- WHAT YOU ARE ASKED TO DO: From the entries below, copy each line in which the word "cafe" occurs.

- DATA:

────

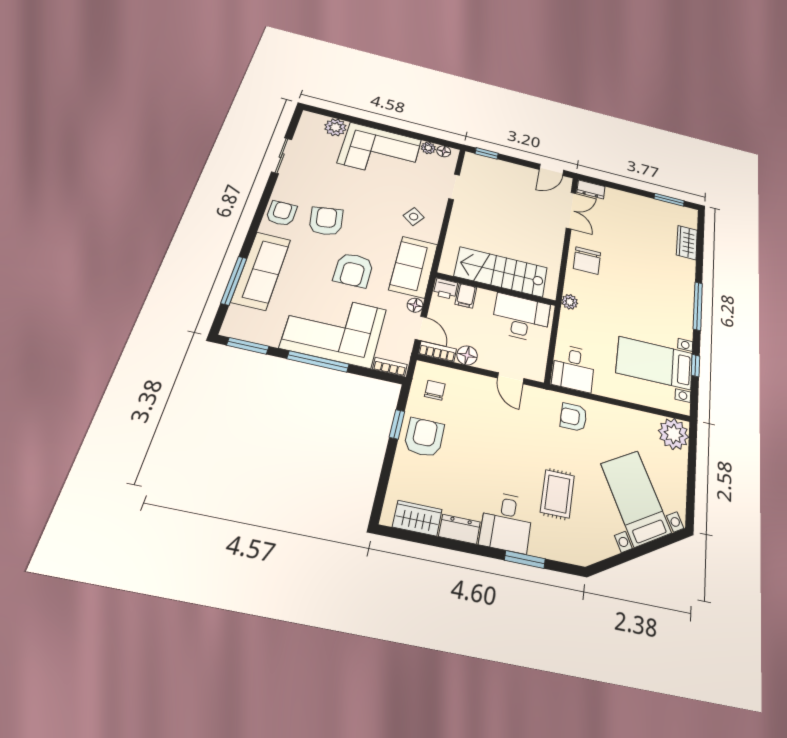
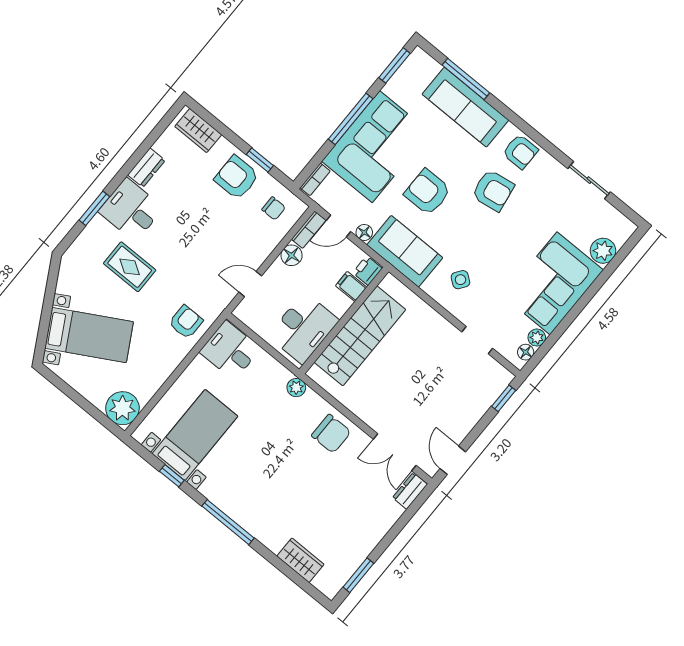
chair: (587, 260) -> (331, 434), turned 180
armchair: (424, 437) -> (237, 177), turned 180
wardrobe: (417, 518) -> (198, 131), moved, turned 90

────

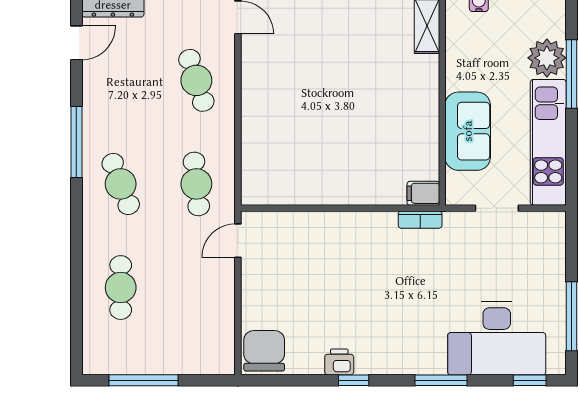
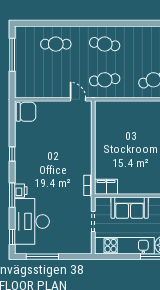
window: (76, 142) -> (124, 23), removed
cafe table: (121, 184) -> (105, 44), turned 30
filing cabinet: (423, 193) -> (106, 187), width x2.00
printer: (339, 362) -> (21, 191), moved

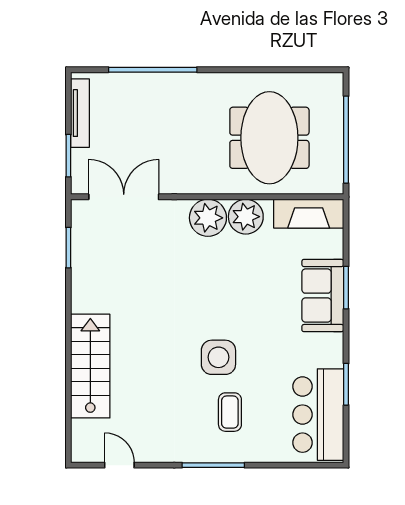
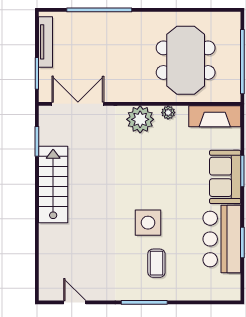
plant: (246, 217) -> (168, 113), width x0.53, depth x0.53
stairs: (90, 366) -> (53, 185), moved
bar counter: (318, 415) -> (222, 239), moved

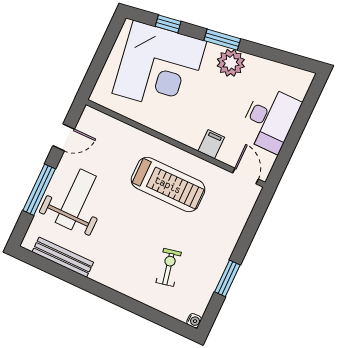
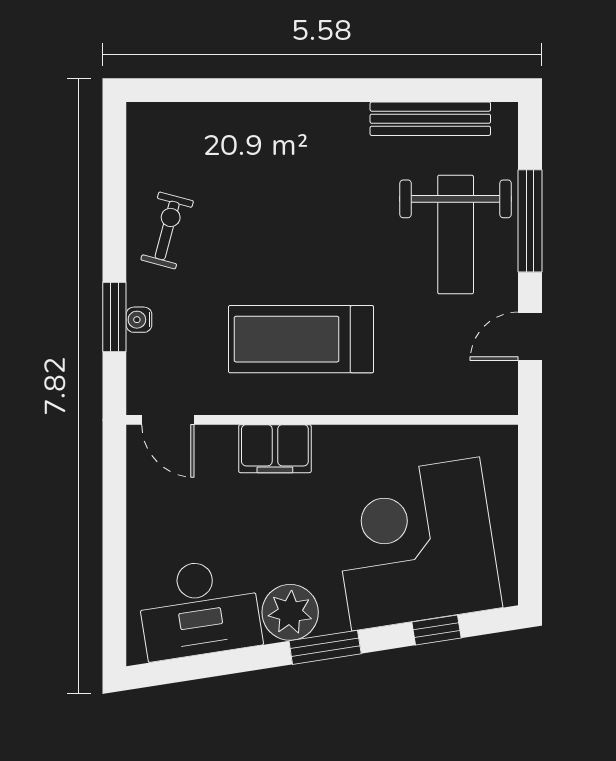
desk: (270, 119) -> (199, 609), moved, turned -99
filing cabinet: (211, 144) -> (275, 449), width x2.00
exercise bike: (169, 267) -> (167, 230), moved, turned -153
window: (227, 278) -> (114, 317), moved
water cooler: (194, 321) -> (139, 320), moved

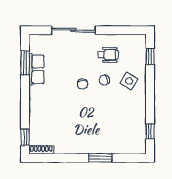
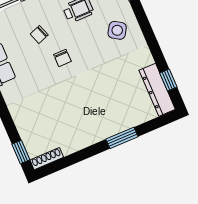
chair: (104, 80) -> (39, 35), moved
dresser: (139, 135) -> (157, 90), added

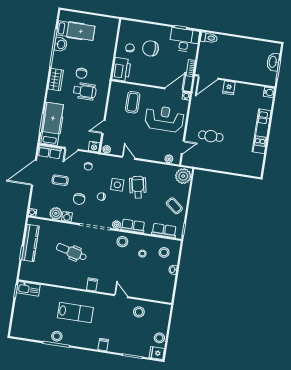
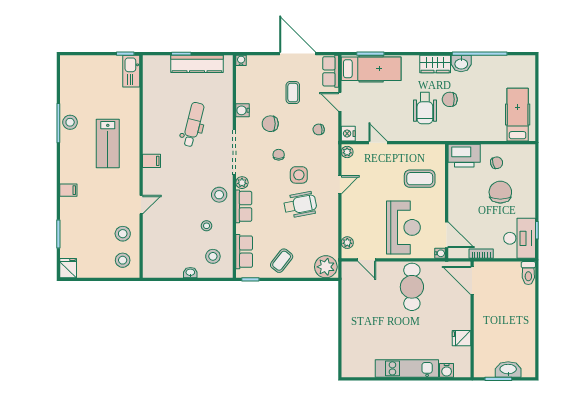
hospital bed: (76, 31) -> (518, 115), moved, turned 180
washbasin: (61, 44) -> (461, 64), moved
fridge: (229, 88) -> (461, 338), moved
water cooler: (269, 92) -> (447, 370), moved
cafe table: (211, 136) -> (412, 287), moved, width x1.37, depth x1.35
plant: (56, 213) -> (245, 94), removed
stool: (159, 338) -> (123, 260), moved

────

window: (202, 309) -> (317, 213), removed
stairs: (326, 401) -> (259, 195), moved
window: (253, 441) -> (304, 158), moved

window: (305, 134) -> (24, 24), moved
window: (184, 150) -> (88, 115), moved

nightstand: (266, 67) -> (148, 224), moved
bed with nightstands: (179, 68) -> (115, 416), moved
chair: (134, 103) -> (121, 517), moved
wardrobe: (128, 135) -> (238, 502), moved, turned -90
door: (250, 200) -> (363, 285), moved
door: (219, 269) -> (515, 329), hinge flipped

────

- YOUR RESPONSE:
cafe table: (121, 184) -> (105, 44), turned 30
cafe table: (211, 136) -> (412, 287), moved, width x1.37, depth x1.35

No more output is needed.